=== Data extracted from a collection ===
== Segment start ==

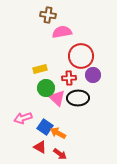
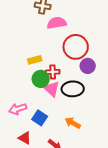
red cross: (69, 78) -> (53, 72), moved
orange arrow: (58, 133) -> (73, 123), moved
red triangle: (40, 147) -> (25, 138), moved

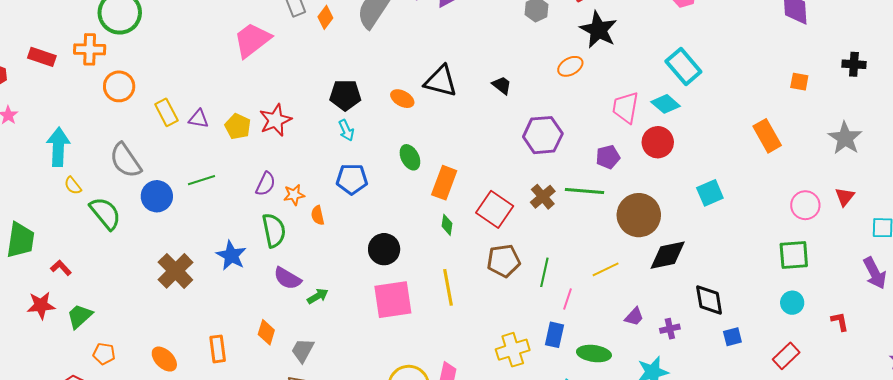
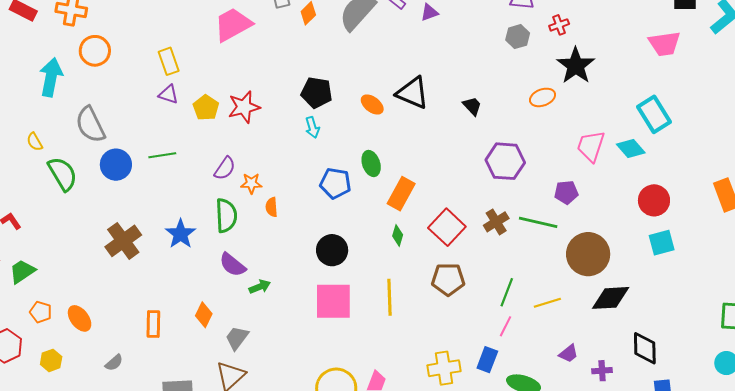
yellow rectangle: (166, 112) -> (169, 61), moved
red circle: (658, 142) -> (654, 200), moved
cyan arrow: (58, 147) -> (51, 77), moved
blue pentagon: (352, 179) -> (335, 183), moved
green line: (544, 272) -> (507, 292), moved
orange ellipse: (164, 359) -> (80, 318), moved

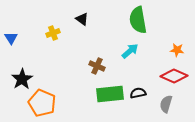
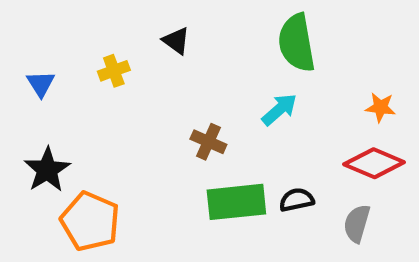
blue triangle: (11, 38) -> (41, 84), moved

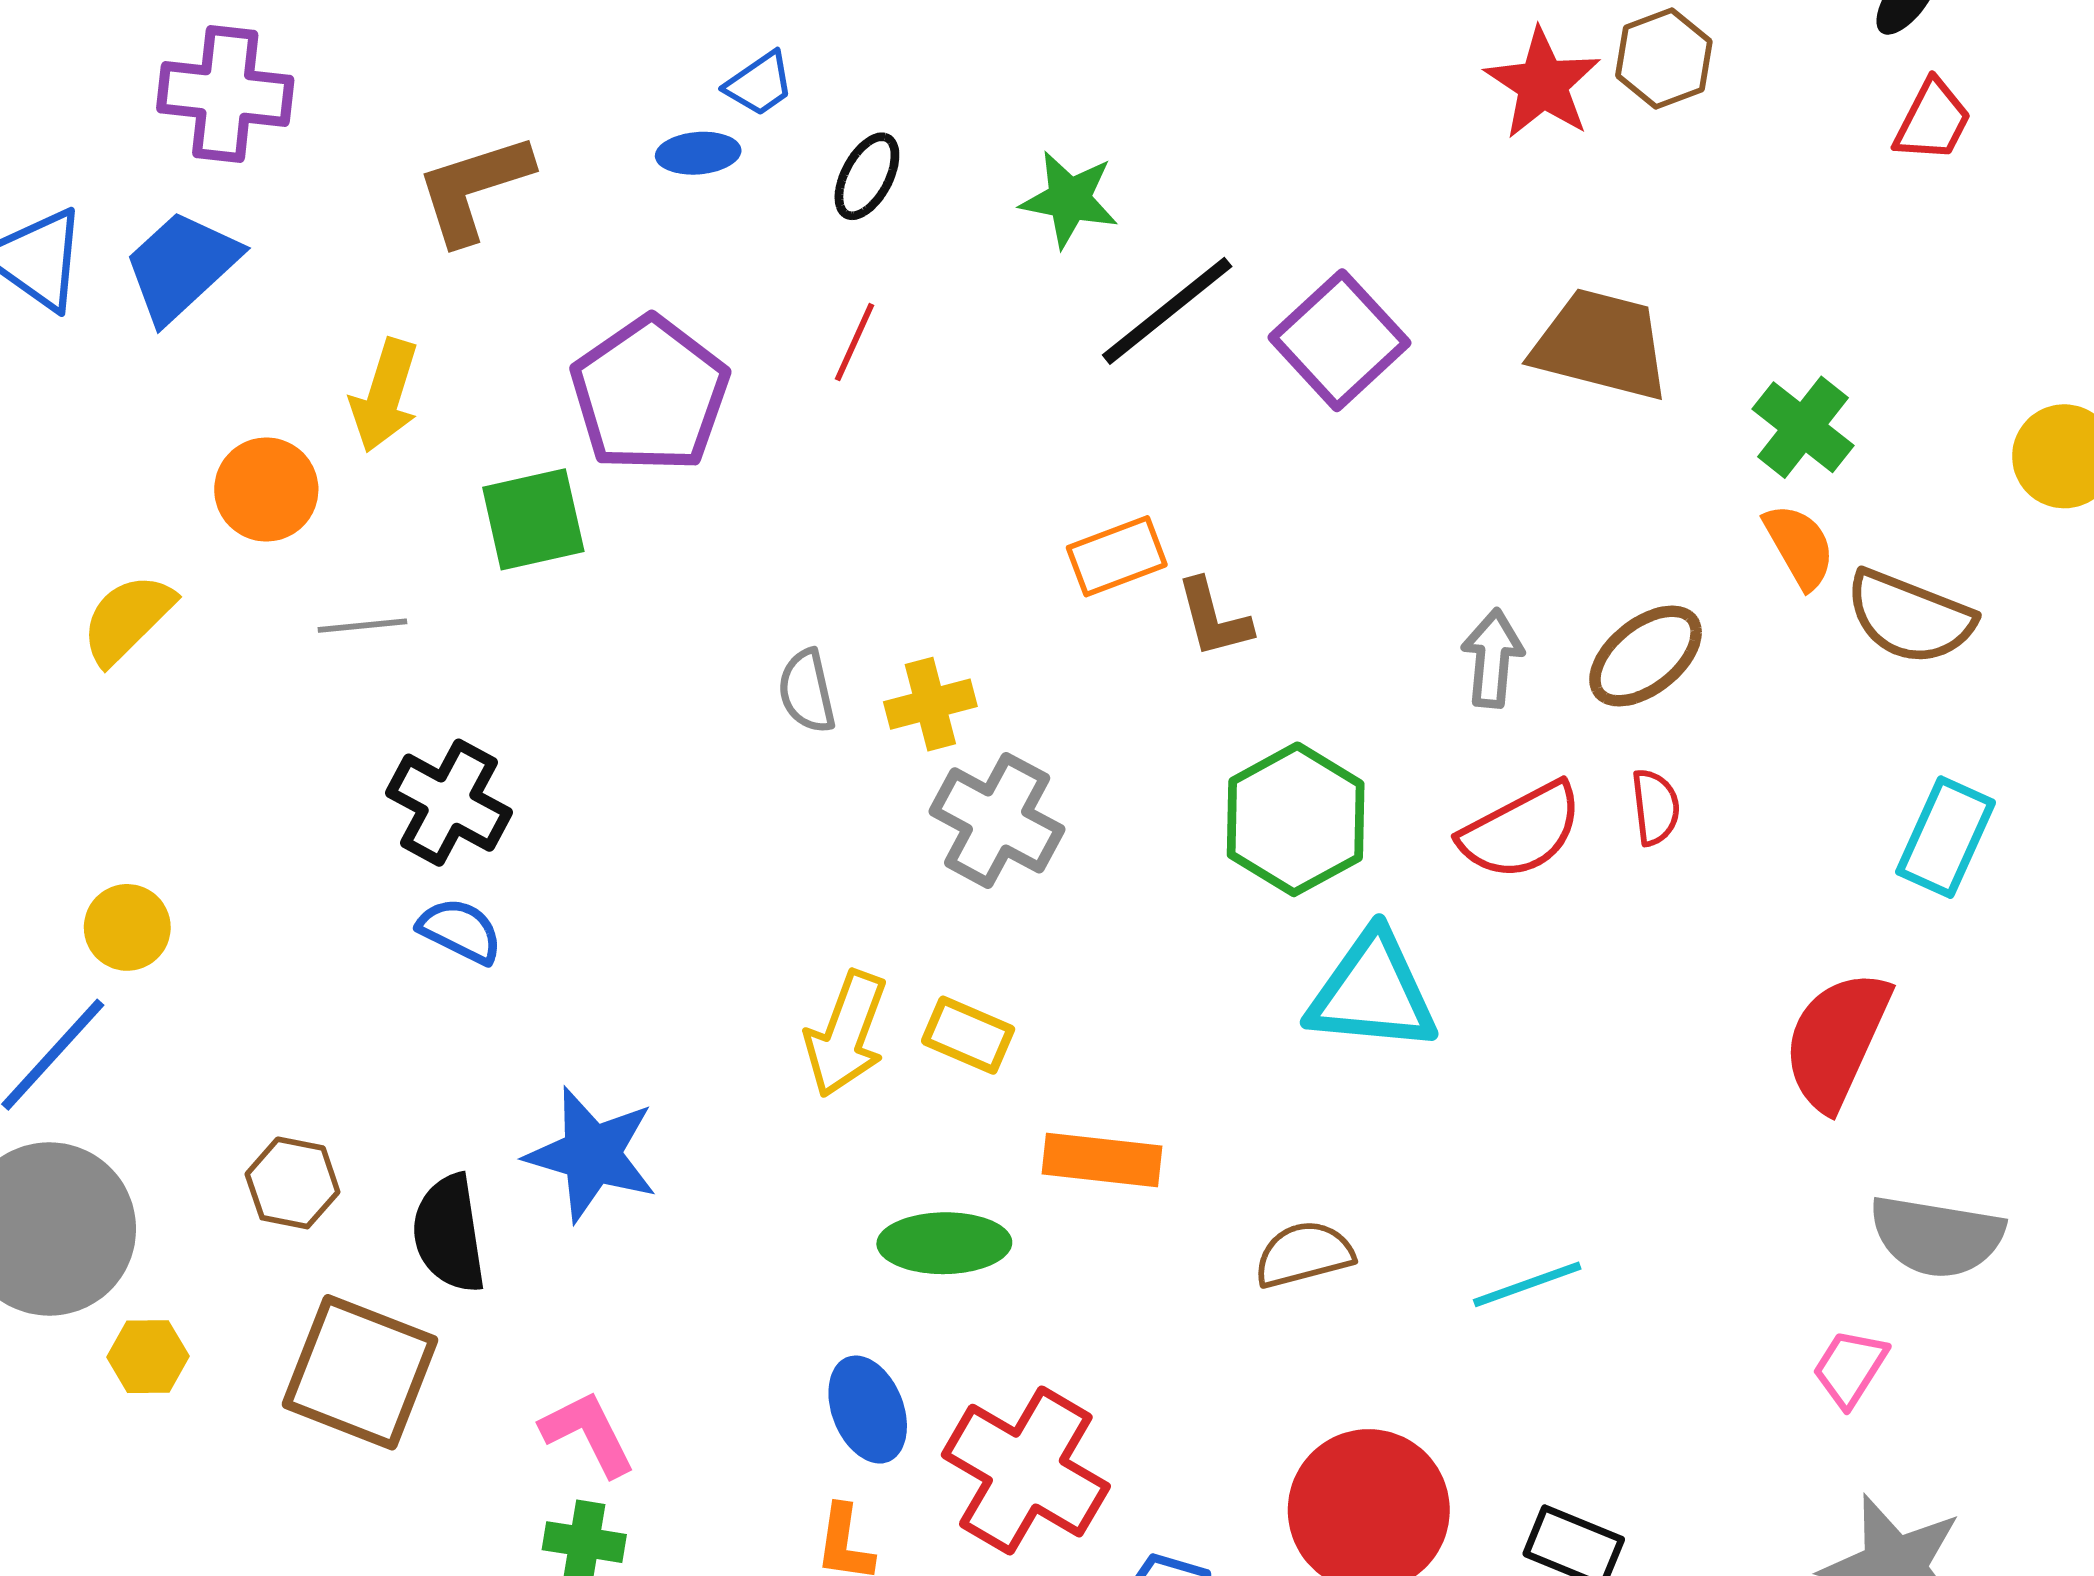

== Segment end ==

=== Problem description ===
Please give the entries again word for word, without any pictures.

=== Written solution ===
red cross: (69, 78) -> (53, 72), moved
orange arrow: (58, 133) -> (73, 123), moved
red triangle: (40, 147) -> (25, 138), moved

yellow rectangle: (166, 112) -> (169, 61), moved
red circle: (658, 142) -> (654, 200), moved
cyan arrow: (58, 147) -> (51, 77), moved
blue pentagon: (352, 179) -> (335, 183), moved
green line: (544, 272) -> (507, 292), moved
orange ellipse: (164, 359) -> (80, 318), moved

blue triangle: (11, 38) -> (41, 84), moved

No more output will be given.